Source material: Begin

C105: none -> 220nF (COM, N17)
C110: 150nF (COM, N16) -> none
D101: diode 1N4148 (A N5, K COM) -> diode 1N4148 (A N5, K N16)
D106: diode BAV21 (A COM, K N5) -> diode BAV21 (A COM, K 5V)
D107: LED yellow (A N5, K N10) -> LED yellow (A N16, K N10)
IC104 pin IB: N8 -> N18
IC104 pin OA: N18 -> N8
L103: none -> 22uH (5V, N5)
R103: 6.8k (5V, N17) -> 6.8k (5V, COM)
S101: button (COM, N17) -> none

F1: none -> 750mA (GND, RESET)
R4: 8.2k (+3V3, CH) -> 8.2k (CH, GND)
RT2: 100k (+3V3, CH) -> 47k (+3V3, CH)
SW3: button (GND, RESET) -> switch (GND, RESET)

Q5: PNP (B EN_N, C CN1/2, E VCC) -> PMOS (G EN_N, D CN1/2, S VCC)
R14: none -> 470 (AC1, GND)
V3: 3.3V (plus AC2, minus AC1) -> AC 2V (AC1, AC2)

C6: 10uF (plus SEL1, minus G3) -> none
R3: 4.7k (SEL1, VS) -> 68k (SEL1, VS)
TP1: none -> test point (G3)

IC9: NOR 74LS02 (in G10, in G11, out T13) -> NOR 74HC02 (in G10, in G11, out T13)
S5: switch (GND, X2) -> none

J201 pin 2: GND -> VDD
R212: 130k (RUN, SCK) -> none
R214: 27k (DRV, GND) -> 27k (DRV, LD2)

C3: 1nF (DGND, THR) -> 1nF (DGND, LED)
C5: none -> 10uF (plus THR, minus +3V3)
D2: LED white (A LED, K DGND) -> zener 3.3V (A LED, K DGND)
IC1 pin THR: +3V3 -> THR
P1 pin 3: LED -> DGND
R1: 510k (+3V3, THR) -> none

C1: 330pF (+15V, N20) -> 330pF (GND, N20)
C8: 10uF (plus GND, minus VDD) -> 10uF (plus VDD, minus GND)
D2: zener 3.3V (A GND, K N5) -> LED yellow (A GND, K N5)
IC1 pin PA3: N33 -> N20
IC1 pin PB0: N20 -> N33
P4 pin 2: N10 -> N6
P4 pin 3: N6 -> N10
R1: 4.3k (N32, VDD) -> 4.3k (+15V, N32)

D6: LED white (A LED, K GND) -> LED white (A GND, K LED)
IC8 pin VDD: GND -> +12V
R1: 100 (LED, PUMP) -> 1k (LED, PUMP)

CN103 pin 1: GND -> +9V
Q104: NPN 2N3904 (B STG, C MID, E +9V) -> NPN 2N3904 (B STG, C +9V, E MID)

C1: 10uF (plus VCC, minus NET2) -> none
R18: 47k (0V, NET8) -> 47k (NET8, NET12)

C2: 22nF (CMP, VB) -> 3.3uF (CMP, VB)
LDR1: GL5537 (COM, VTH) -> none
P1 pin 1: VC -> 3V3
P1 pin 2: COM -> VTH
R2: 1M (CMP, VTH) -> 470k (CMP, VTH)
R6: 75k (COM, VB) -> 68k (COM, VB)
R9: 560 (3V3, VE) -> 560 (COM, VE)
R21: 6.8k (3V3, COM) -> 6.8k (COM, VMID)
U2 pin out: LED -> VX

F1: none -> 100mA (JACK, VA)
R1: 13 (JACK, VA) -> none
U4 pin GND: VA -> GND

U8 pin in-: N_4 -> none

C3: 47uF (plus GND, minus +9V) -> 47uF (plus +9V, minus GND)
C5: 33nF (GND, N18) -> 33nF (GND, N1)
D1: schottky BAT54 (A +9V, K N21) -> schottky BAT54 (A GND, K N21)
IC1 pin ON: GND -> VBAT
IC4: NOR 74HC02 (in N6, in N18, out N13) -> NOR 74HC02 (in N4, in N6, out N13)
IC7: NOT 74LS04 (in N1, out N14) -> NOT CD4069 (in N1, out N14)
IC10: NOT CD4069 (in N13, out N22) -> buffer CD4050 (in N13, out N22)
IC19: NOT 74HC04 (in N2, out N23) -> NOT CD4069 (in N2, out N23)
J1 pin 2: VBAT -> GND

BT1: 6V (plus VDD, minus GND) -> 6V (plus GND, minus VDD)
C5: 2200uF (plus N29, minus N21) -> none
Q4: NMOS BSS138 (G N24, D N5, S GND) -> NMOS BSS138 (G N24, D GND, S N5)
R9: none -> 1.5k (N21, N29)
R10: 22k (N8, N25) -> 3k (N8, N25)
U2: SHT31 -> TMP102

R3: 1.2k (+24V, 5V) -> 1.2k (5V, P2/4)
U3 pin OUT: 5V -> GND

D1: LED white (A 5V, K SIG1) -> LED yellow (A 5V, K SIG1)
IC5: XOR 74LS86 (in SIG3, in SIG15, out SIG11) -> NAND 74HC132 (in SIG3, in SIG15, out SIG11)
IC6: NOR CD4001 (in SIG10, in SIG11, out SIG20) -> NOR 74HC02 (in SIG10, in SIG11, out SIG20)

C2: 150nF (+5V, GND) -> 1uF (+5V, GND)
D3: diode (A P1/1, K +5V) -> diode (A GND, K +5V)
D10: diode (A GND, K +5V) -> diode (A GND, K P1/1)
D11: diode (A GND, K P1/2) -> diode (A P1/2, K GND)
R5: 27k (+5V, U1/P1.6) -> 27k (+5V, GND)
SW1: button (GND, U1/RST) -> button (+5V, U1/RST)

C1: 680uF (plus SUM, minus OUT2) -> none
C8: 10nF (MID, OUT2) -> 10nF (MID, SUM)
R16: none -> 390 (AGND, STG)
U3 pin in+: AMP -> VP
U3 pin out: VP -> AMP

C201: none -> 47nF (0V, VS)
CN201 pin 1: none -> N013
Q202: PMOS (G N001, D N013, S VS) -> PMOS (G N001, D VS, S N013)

Source material: End

--- Problem requirements ---
Transcribe the records above exactly as they appear.

--- Result of this exercise ---
C105: none -> 220nF (COM, N17)
C110: 150nF (COM, N16) -> none
D101: diode 1N4148 (A N5, K COM) -> diode 1N4148 (A N5, K N16)
D106: diode BAV21 (A COM, K N5) -> diode BAV21 (A COM, K 5V)
D107: LED yellow (A N5, K N10) -> LED yellow (A N16, K N10)
IC104 pin IB: N8 -> N18
IC104 pin OA: N18 -> N8
L103: none -> 22uH (5V, N5)
R103: 6.8k (5V, N17) -> 6.8k (5V, COM)
S101: button (COM, N17) -> none

F1: none -> 750mA (GND, RESET)
R4: 8.2k (+3V3, CH) -> 8.2k (CH, GND)
RT2: 100k (+3V3, CH) -> 47k (+3V3, CH)
SW3: button (GND, RESET) -> switch (GND, RESET)

Q5: PNP (B EN_N, C CN1/2, E VCC) -> PMOS (G EN_N, D CN1/2, S VCC)
R14: none -> 470 (AC1, GND)
V3: 3.3V (plus AC2, minus AC1) -> AC 2V (AC1, AC2)

C6: 10uF (plus SEL1, minus G3) -> none
R3: 4.7k (SEL1, VS) -> 68k (SEL1, VS)
TP1: none -> test point (G3)

IC9: NOR 74LS02 (in G10, in G11, out T13) -> NOR 74HC02 (in G10, in G11, out T13)
S5: switch (GND, X2) -> none

J201 pin 2: GND -> VDD
R212: 130k (RUN, SCK) -> none
R214: 27k (DRV, GND) -> 27k (DRV, LD2)

C3: 1nF (DGND, THR) -> 1nF (DGND, LED)
C5: none -> 10uF (plus THR, minus +3V3)
D2: LED white (A LED, K DGND) -> zener 3.3V (A LED, K DGND)
IC1 pin THR: +3V3 -> THR
P1 pin 3: LED -> DGND
R1: 510k (+3V3, THR) -> none

C1: 330pF (+15V, N20) -> 330pF (GND, N20)
C8: 10uF (plus GND, minus VDD) -> 10uF (plus VDD, minus GND)
D2: zener 3.3V (A GND, K N5) -> LED yellow (A GND, K N5)
IC1 pin PA3: N33 -> N20
IC1 pin PB0: N20 -> N33
P4 pin 2: N10 -> N6
P4 pin 3: N6 -> N10
R1: 4.3k (N32, VDD) -> 4.3k (+15V, N32)

D6: LED white (A LED, K GND) -> LED white (A GND, K LED)
IC8 pin VDD: GND -> +12V
R1: 100 (LED, PUMP) -> 1k (LED, PUMP)

CN103 pin 1: GND -> +9V
Q104: NPN 2N3904 (B STG, C MID, E +9V) -> NPN 2N3904 (B STG, C +9V, E MID)

C1: 10uF (plus VCC, minus NET2) -> none
R18: 47k (0V, NET8) -> 47k (NET8, NET12)

C2: 22nF (CMP, VB) -> 3.3uF (CMP, VB)
LDR1: GL5537 (COM, VTH) -> none
P1 pin 1: VC -> 3V3
P1 pin 2: COM -> VTH
R2: 1M (CMP, VTH) -> 470k (CMP, VTH)
R6: 75k (COM, VB) -> 68k (COM, VB)
R9: 560 (3V3, VE) -> 560 (COM, VE)
R21: 6.8k (3V3, COM) -> 6.8k (COM, VMID)
U2 pin out: LED -> VX

F1: none -> 100mA (JACK, VA)
R1: 13 (JACK, VA) -> none
U4 pin GND: VA -> GND

U8 pin in-: N_4 -> none

C3: 47uF (plus GND, minus +9V) -> 47uF (plus +9V, minus GND)
C5: 33nF (GND, N18) -> 33nF (GND, N1)
D1: schottky BAT54 (A +9V, K N21) -> schottky BAT54 (A GND, K N21)
IC1 pin ON: GND -> VBAT
IC4: NOR 74HC02 (in N6, in N18, out N13) -> NOR 74HC02 (in N4, in N6, out N13)
IC7: NOT 74LS04 (in N1, out N14) -> NOT CD4069 (in N1, out N14)
IC10: NOT CD4069 (in N13, out N22) -> buffer CD4050 (in N13, out N22)
IC19: NOT 74HC04 (in N2, out N23) -> NOT CD4069 (in N2, out N23)
J1 pin 2: VBAT -> GND

BT1: 6V (plus VDD, minus GND) -> 6V (plus GND, minus VDD)
C5: 2200uF (plus N29, minus N21) -> none
Q4: NMOS BSS138 (G N24, D N5, S GND) -> NMOS BSS138 (G N24, D GND, S N5)
R9: none -> 1.5k (N21, N29)
R10: 22k (N8, N25) -> 3k (N8, N25)
U2: SHT31 -> TMP102

R3: 1.2k (+24V, 5V) -> 1.2k (5V, P2/4)
U3 pin OUT: 5V -> GND

D1: LED white (A 5V, K SIG1) -> LED yellow (A 5V, K SIG1)
IC5: XOR 74LS86 (in SIG3, in SIG15, out SIG11) -> NAND 74HC132 (in SIG3, in SIG15, out SIG11)
IC6: NOR CD4001 (in SIG10, in SIG11, out SIG20) -> NOR 74HC02 (in SIG10, in SIG11, out SIG20)

C2: 150nF (+5V, GND) -> 1uF (+5V, GND)
D3: diode (A P1/1, K +5V) -> diode (A GND, K +5V)
D10: diode (A GND, K +5V) -> diode (A GND, K P1/1)
D11: diode (A GND, K P1/2) -> diode (A P1/2, K GND)
R5: 27k (+5V, U1/P1.6) -> 27k (+5V, GND)
SW1: button (GND, U1/RST) -> button (+5V, U1/RST)

C1: 680uF (plus SUM, minus OUT2) -> none
C8: 10nF (MID, OUT2) -> 10nF (MID, SUM)
R16: none -> 390 (AGND, STG)
U3 pin in+: AMP -> VP
U3 pin out: VP -> AMP

C201: none -> 47nF (0V, VS)
CN201 pin 1: none -> N013
Q202: PMOS (G N001, D N013, S VS) -> PMOS (G N001, D VS, S N013)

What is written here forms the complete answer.